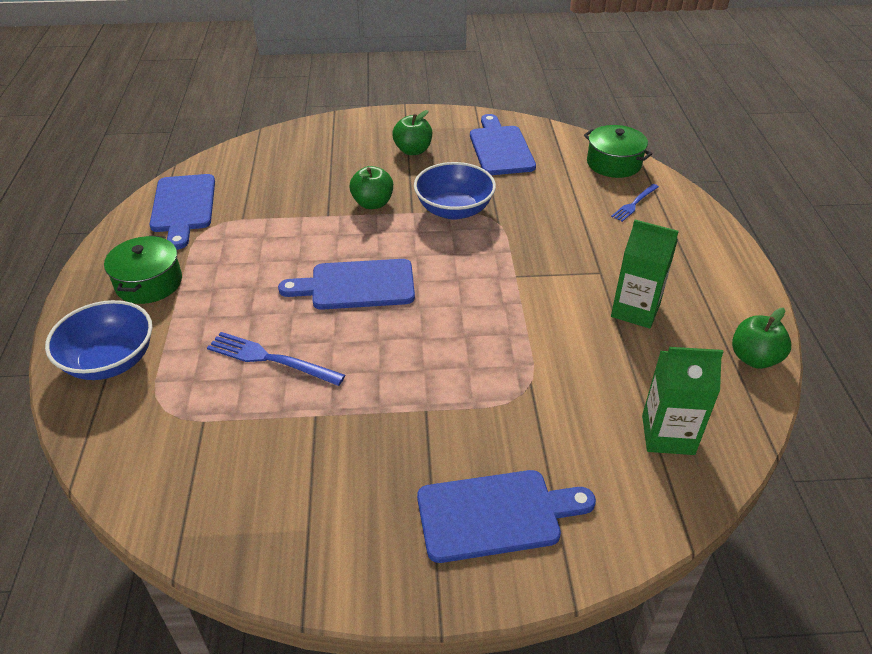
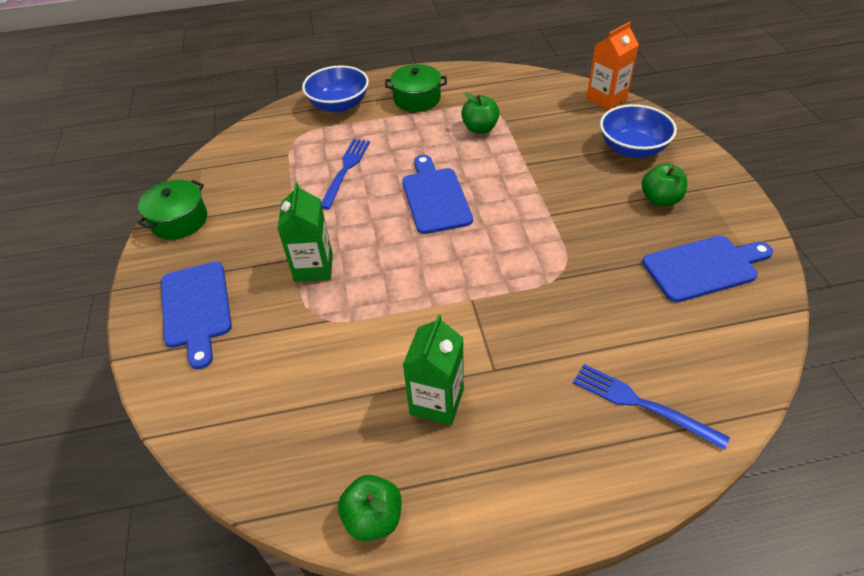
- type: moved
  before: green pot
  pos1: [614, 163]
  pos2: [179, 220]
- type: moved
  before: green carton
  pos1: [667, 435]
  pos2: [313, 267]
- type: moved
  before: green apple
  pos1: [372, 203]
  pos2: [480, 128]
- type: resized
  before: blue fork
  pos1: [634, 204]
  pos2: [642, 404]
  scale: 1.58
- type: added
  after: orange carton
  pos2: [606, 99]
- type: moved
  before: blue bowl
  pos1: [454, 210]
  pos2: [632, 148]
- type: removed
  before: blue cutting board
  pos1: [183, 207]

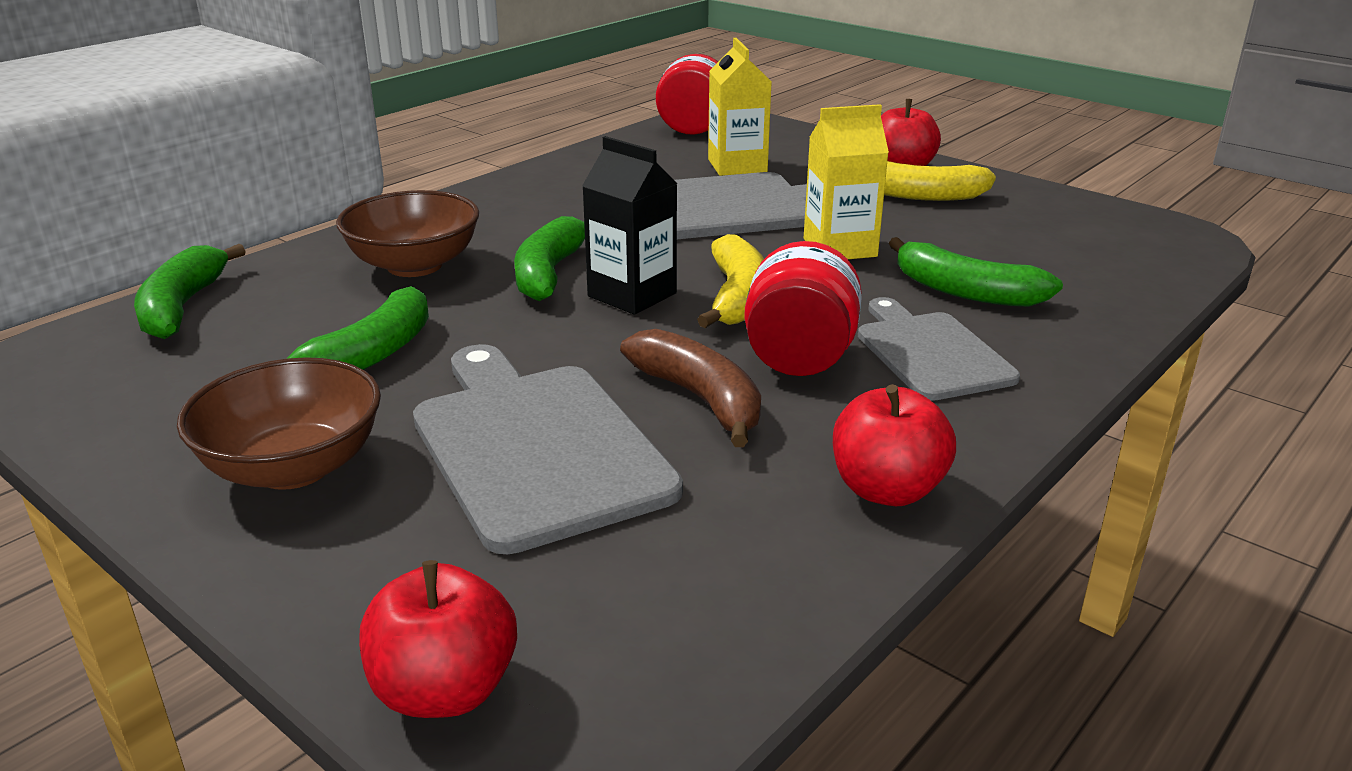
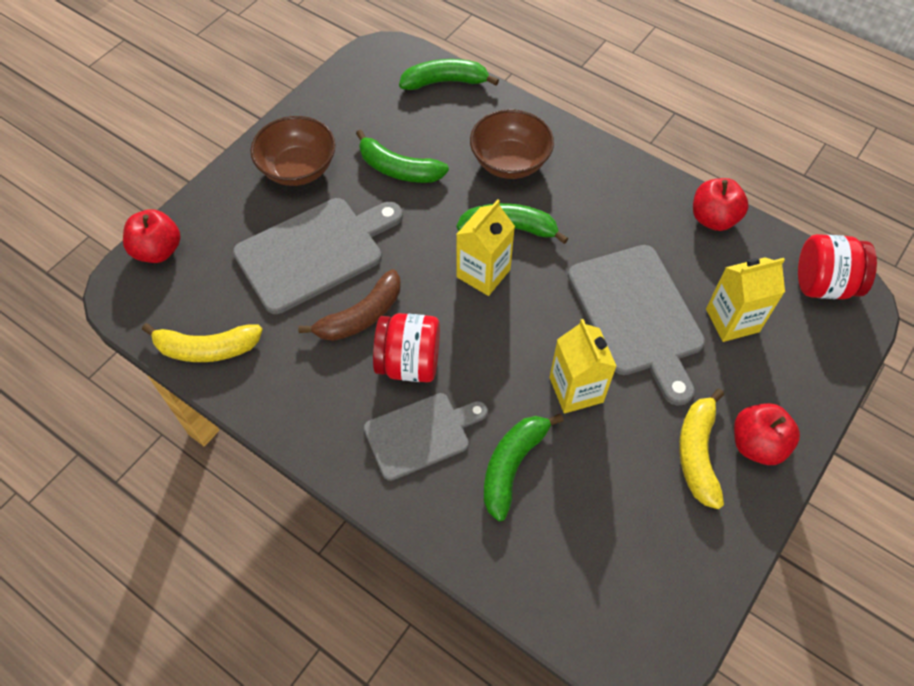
- type: moved
  before: yellow banana
  pos1: [737, 297]
  pos2: [207, 349]
- type: recoloured
  before: black carton
  after: yellow carton
  pos1: [632, 295]
  pos2: [483, 273]
- type: moved
  before: red apple
  pos1: [887, 490]
  pos2: [713, 219]

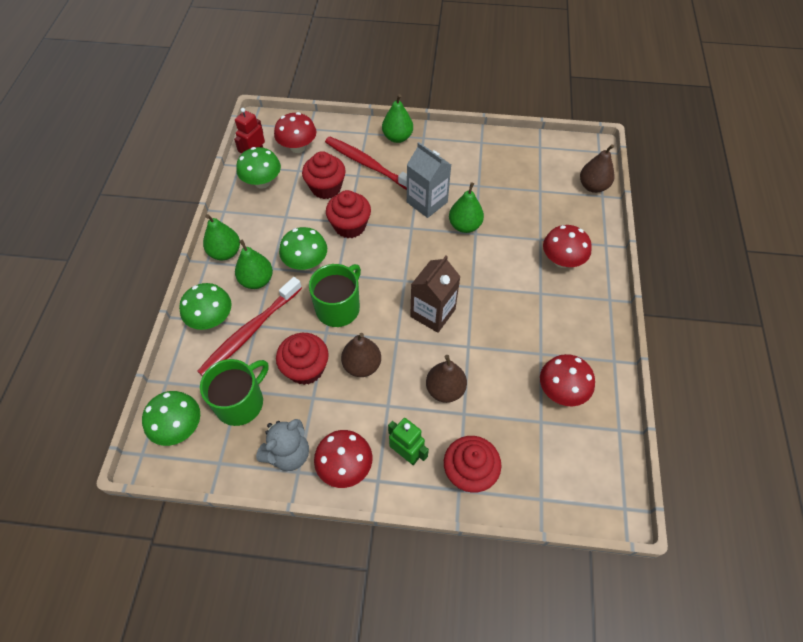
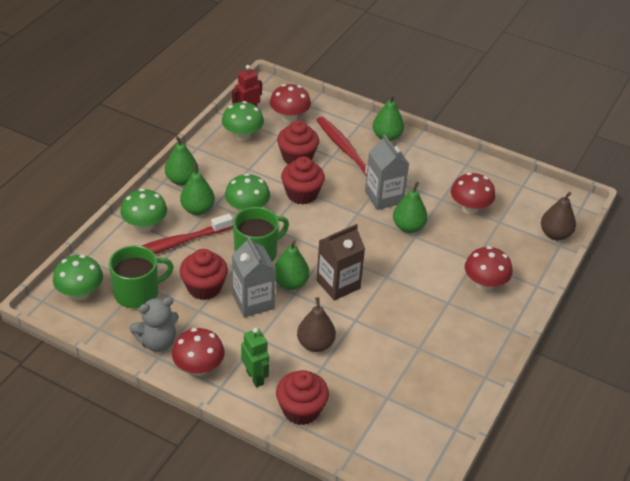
- type: replaced
  before: brown pear
  after: grey carton
  pos1: [362, 365]
  pos2: [253, 302]
- type: added
  after: green pear
  pos2: [290, 283]
- type: moved
  before: red mushroom
  pos1: [561, 391]
  pos2: [470, 208]

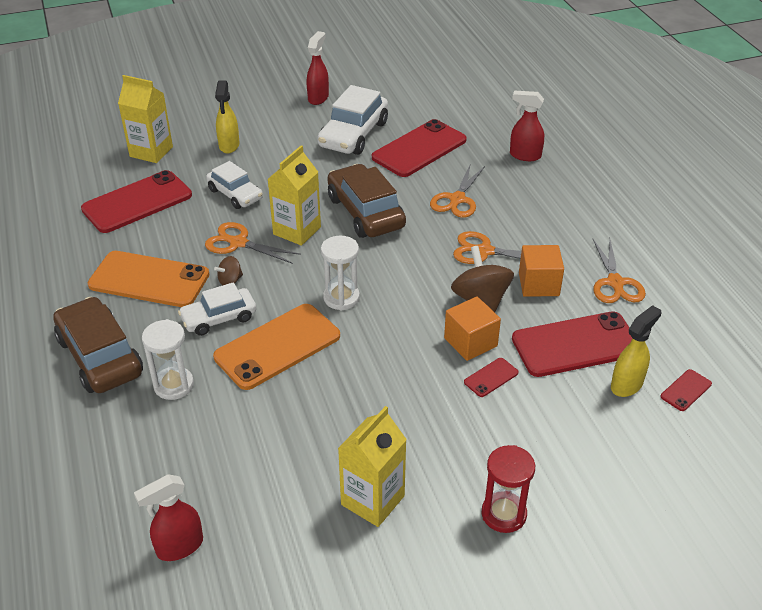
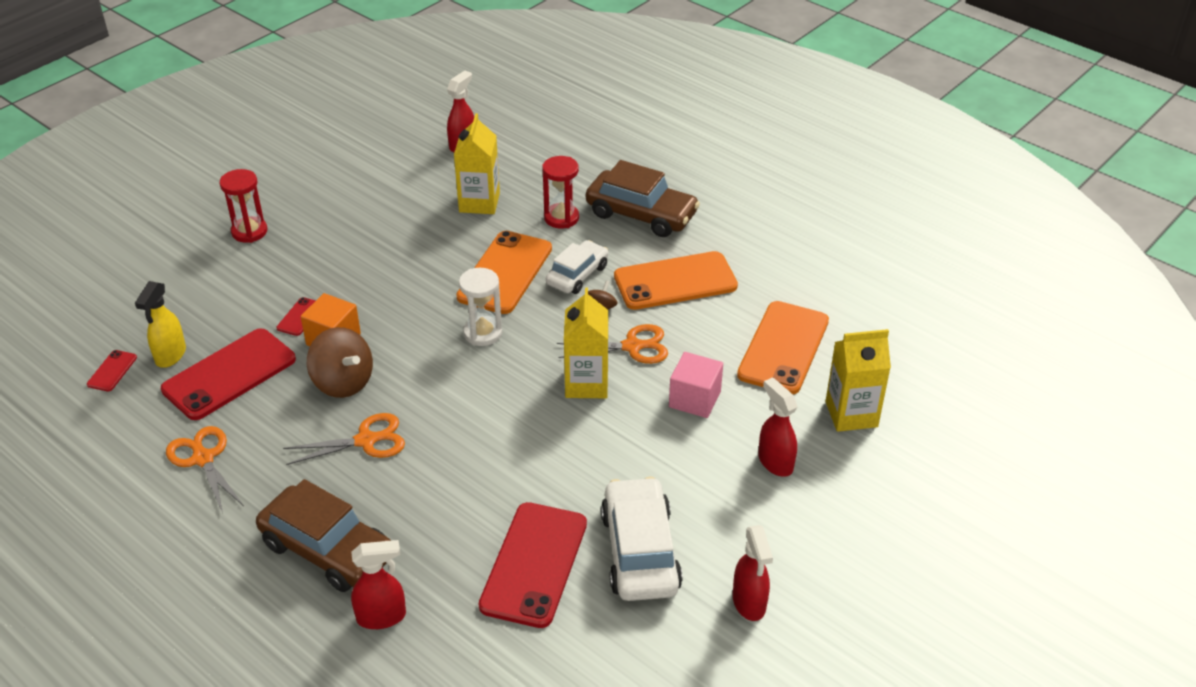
- type: moved
  before: brown car
  pos1: [365, 212]
  pos2: [328, 550]
- type: moved
  before: yellow carton
  pos1: [372, 500]
  pos2: [479, 202]
- type: recoloured
  before: white hourglass
  after: red hourglass
  pos1: [174, 385]
  pos2: [561, 218]
- type: replaced
  before: white car
  after: pink cube
  pos1: [235, 194]
  pos2: [694, 399]
- type: recoloured
  before: red phone
  after: orange phone
  pos1: [137, 202]
  pos2: [783, 348]
- type: recoloured
  before: yellow spray bottle
  after: red spray bottle
  pos1: [229, 146]
  pos2: [775, 462]
- type: removed
  before: orange scissors
  pos1: [457, 199]
- type: removed
  before: orange cube
  pos1: [538, 284]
══════════════════════════════
§ **TASK GOAL**:
Where a line of the data holds "blue", show that line.

§ **EXERCISE OUTPUT**:
  before: blue fork
  before: blue bowl
  before: blue cutting board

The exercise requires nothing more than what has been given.